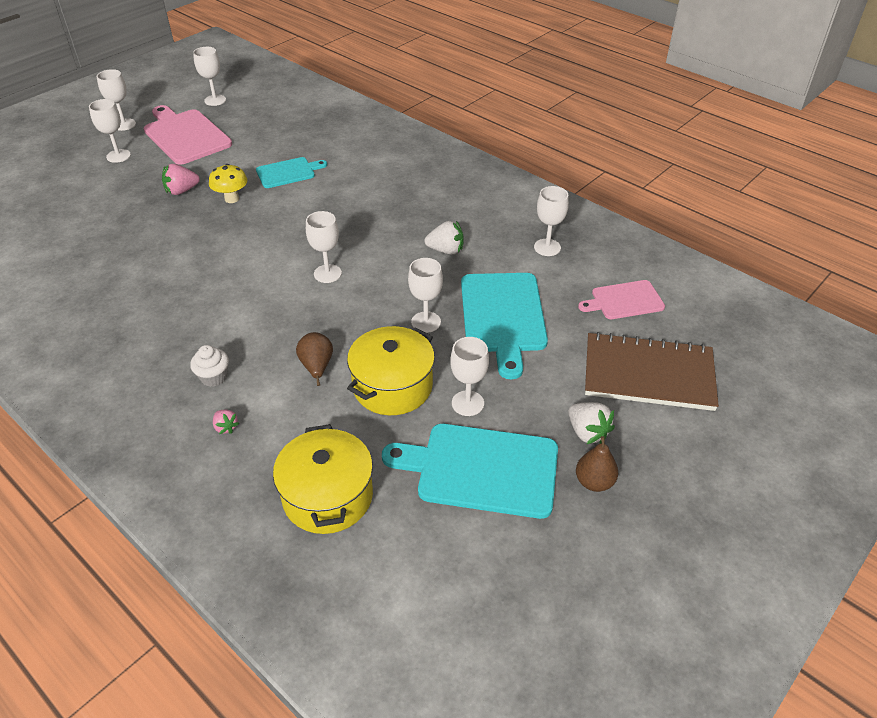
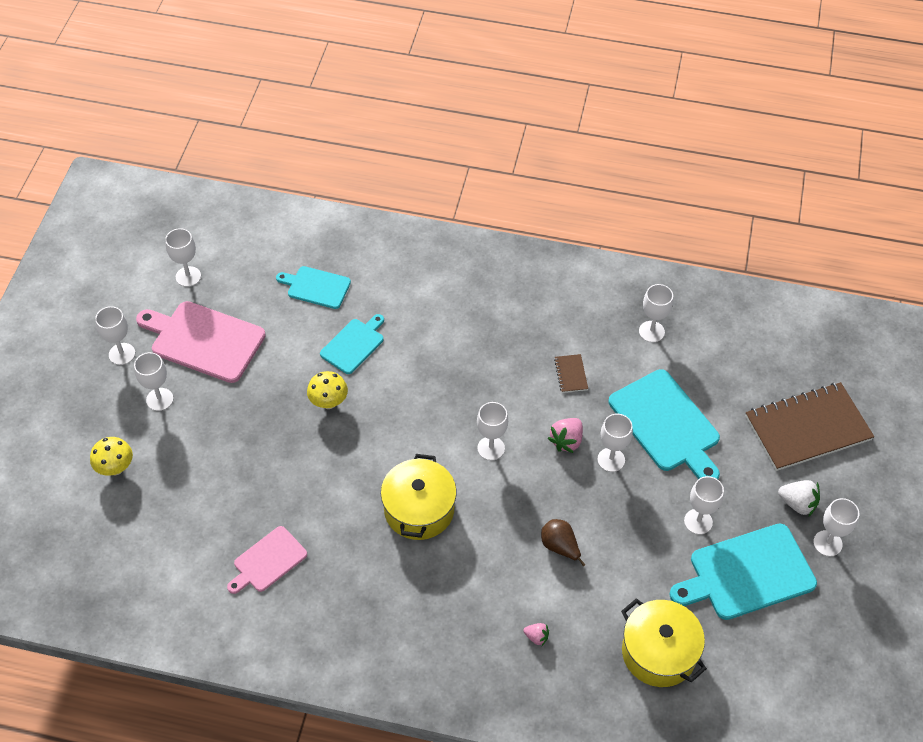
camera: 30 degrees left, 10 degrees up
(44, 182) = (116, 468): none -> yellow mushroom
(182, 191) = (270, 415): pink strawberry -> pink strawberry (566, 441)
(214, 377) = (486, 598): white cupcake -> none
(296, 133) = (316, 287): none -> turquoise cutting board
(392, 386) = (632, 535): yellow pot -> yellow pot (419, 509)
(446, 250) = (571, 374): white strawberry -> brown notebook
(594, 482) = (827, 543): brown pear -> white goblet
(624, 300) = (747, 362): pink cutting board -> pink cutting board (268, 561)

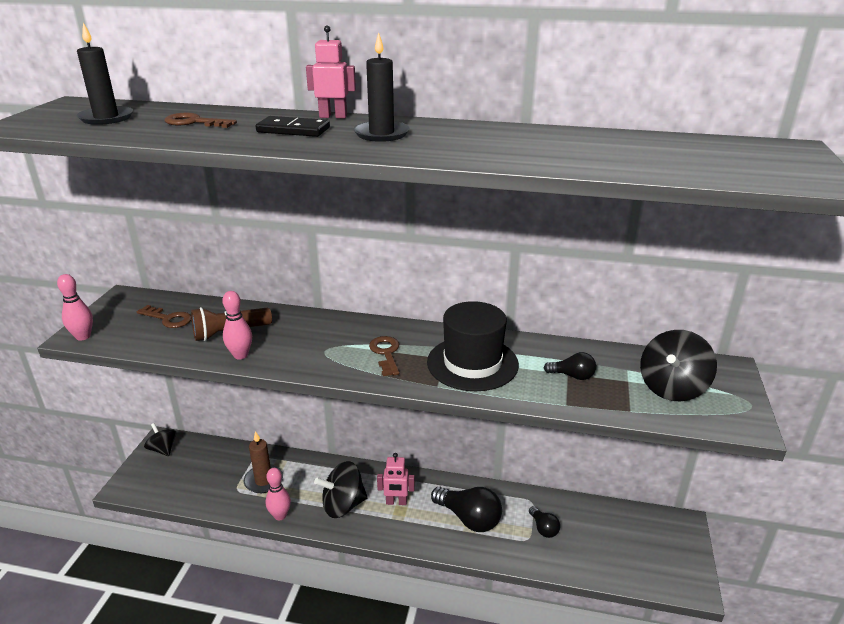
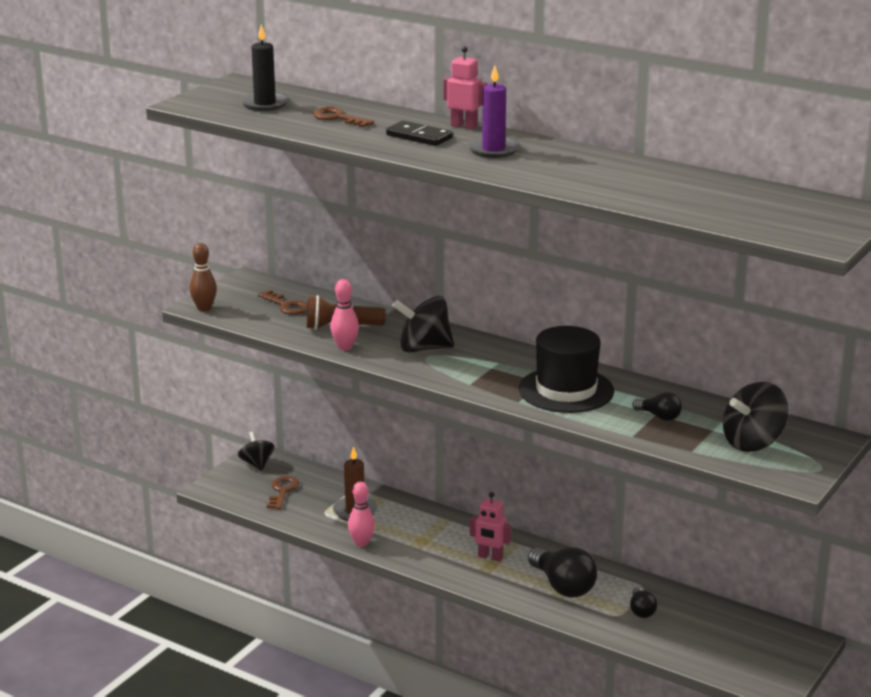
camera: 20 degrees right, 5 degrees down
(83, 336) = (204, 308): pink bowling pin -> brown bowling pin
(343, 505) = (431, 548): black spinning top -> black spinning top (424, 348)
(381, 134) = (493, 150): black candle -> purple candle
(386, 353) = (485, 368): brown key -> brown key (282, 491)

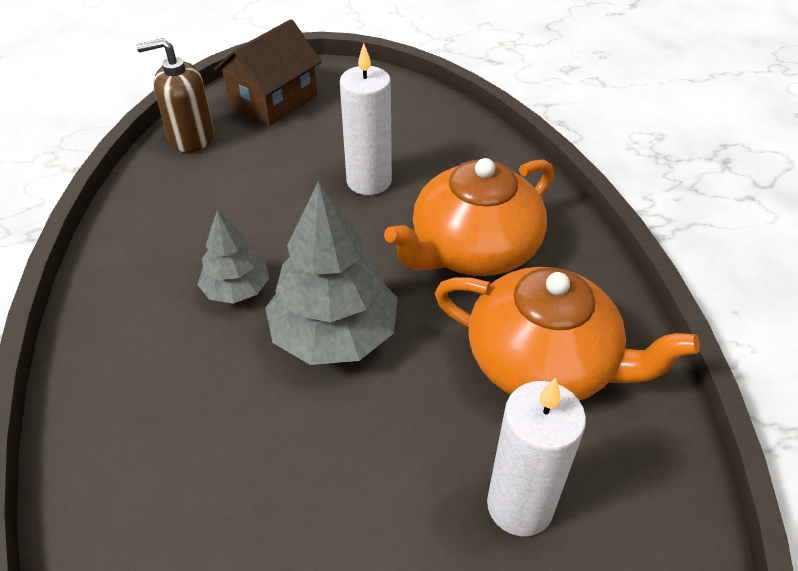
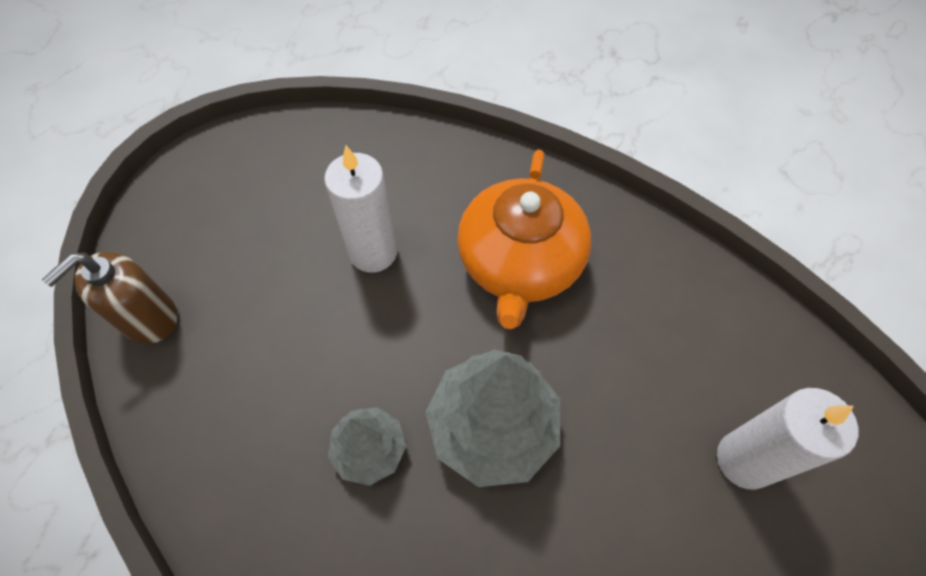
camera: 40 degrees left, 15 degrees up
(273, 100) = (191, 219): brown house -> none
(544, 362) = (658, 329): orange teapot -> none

* * *

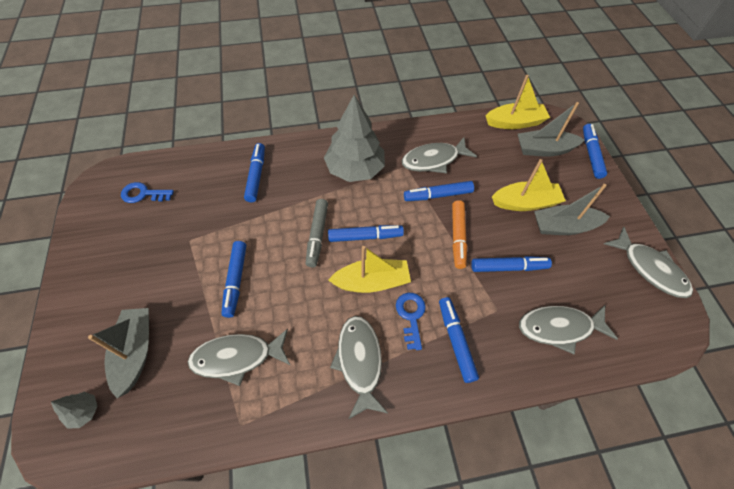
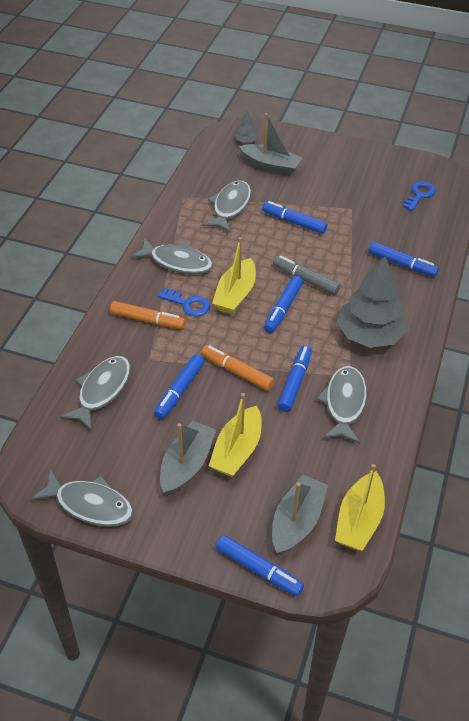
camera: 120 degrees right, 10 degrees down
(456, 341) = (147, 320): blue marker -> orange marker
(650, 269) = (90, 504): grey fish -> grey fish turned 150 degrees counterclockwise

* * *

**TASK INSTRUCTIONS**. Lines from the one above containing "(624, 300) = (747, 362): pink" down to the one containing "(544, 362) = (658, 329): orange" should be transcribed exactly, with both ends kept and no pictures.

**RESPONSE BOX**.
(624, 300) = (747, 362): pink cutting board -> pink cutting board (268, 561)

camera: 20 degrees right, 5 degrees down
(83, 336) = (204, 308): pink bowling pin -> brown bowling pin
(343, 505) = (431, 548): black spinning top -> black spinning top (424, 348)
(381, 134) = (493, 150): black candle -> purple candle
(386, 353) = (485, 368): brown key -> brown key (282, 491)

camera: 40 degrees left, 15 degrees up
(273, 100) = (191, 219): brown house -> none
(544, 362) = (658, 329): orange teapot -> none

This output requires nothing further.